### INPUT RECORDS
»»
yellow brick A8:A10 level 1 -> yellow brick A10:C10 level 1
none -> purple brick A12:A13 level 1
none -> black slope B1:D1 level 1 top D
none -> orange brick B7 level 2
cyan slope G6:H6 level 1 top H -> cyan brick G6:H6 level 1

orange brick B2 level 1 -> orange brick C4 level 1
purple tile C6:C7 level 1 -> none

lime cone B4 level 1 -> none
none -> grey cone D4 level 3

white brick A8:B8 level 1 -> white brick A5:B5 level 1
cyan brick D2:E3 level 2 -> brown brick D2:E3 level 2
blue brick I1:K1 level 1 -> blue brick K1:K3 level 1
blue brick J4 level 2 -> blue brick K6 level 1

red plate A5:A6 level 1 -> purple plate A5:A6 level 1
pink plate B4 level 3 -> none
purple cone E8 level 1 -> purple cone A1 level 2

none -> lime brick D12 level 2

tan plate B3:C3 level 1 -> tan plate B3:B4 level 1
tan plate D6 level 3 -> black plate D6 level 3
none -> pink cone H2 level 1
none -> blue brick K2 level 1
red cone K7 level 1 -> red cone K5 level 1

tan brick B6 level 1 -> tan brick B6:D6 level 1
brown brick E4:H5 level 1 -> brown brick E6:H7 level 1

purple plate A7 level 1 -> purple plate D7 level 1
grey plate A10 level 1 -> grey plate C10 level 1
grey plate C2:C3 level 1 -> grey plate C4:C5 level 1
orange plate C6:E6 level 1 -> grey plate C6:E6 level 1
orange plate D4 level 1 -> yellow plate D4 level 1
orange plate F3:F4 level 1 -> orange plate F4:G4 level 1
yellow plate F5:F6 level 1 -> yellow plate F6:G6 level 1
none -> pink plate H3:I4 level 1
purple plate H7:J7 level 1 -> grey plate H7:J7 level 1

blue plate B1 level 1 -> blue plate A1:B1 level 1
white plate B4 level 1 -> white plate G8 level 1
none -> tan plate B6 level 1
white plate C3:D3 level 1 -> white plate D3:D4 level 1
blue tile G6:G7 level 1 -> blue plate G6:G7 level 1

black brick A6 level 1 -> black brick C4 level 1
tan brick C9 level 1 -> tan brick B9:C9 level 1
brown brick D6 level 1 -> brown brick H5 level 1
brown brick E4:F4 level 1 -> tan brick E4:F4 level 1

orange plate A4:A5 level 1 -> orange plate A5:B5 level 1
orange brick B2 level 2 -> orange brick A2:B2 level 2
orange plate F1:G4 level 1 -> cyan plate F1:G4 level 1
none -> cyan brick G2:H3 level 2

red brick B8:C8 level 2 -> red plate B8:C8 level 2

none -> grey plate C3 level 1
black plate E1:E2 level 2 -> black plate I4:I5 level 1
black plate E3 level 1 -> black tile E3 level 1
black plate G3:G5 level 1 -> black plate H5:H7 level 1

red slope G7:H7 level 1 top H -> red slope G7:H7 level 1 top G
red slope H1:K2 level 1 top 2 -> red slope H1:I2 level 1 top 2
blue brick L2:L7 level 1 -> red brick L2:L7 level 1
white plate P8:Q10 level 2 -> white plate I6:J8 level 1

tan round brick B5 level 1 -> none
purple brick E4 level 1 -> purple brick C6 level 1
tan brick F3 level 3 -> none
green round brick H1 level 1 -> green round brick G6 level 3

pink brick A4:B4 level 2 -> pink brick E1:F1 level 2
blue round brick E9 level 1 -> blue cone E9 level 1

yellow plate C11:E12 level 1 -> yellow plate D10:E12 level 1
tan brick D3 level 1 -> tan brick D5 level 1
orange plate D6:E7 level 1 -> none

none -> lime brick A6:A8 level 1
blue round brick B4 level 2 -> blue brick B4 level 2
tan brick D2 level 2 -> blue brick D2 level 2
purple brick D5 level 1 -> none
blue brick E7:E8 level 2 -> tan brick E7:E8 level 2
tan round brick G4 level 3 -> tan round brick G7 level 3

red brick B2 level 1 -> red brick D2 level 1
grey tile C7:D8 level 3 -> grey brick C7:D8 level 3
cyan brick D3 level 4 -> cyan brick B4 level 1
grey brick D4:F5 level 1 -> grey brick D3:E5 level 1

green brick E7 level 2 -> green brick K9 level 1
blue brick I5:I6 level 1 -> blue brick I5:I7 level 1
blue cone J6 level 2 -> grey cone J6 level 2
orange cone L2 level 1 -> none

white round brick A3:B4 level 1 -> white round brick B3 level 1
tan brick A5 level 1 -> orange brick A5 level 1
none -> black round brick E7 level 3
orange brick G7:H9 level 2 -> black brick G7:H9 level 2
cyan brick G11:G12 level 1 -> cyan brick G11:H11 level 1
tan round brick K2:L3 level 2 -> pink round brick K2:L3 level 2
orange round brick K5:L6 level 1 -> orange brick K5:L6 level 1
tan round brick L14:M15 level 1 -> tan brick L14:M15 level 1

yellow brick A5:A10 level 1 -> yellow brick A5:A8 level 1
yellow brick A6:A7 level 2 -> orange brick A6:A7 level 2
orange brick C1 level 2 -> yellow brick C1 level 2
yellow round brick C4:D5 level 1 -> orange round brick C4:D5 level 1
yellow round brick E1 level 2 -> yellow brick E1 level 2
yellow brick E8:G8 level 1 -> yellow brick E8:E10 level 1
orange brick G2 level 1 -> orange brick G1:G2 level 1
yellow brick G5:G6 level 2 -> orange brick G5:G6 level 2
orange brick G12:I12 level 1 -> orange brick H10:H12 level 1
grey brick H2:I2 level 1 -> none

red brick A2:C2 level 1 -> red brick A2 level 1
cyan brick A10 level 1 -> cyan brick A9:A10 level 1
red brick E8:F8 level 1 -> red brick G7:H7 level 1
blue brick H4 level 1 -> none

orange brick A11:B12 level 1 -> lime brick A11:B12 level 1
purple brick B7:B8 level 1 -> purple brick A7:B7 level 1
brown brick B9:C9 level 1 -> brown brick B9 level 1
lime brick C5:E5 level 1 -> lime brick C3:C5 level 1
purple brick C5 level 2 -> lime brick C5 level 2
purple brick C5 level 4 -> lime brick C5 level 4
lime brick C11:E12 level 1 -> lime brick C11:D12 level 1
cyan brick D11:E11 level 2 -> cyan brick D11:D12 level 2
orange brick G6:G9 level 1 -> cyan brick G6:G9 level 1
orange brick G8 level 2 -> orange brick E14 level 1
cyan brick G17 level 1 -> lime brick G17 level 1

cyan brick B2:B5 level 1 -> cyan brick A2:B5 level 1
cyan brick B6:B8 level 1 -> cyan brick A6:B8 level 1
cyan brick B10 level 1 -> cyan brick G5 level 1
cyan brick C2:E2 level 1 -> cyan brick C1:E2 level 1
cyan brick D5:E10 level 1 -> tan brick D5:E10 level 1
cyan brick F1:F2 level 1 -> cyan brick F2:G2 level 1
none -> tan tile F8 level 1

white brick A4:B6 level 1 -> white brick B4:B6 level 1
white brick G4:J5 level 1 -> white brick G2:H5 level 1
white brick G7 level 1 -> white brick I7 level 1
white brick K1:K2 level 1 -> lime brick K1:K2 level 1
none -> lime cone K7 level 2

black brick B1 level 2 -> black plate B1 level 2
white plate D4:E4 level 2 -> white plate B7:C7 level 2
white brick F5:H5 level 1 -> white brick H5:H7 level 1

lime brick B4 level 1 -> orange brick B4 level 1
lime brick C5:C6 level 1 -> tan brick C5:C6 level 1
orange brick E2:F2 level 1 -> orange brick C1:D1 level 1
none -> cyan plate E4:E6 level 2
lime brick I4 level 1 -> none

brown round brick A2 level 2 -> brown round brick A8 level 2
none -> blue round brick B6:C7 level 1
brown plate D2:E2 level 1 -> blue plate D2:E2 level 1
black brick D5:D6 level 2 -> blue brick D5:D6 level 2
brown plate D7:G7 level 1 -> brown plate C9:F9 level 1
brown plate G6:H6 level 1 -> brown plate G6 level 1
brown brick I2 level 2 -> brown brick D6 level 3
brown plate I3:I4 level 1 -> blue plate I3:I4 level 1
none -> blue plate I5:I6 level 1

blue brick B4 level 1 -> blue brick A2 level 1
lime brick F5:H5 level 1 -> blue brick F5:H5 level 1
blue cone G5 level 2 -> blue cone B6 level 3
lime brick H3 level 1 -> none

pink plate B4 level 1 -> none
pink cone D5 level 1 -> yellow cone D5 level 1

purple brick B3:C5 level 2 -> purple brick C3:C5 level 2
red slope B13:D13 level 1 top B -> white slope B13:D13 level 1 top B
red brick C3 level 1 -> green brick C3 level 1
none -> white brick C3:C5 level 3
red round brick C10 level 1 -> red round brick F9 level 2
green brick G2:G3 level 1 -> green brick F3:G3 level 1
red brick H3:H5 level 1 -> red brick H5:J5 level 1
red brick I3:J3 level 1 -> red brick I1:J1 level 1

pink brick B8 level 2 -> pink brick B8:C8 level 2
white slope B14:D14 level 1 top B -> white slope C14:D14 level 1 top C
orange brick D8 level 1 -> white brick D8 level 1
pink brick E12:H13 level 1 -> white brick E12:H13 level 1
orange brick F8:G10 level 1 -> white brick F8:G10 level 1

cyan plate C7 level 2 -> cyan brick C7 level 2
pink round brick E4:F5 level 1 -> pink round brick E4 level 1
««
### ACTIVITY
An exact, complete copy of the lines above from the one with "none -> blue plate I5:I6 level 1" through the one with "pink plate B4 level 1 -> none" is the whole answer.

### ANSWER FOR THIS EXERCISE
none -> blue plate I5:I6 level 1

blue brick B4 level 1 -> blue brick A2 level 1
lime brick F5:H5 level 1 -> blue brick F5:H5 level 1
blue cone G5 level 2 -> blue cone B6 level 3
lime brick H3 level 1 -> none

pink plate B4 level 1 -> none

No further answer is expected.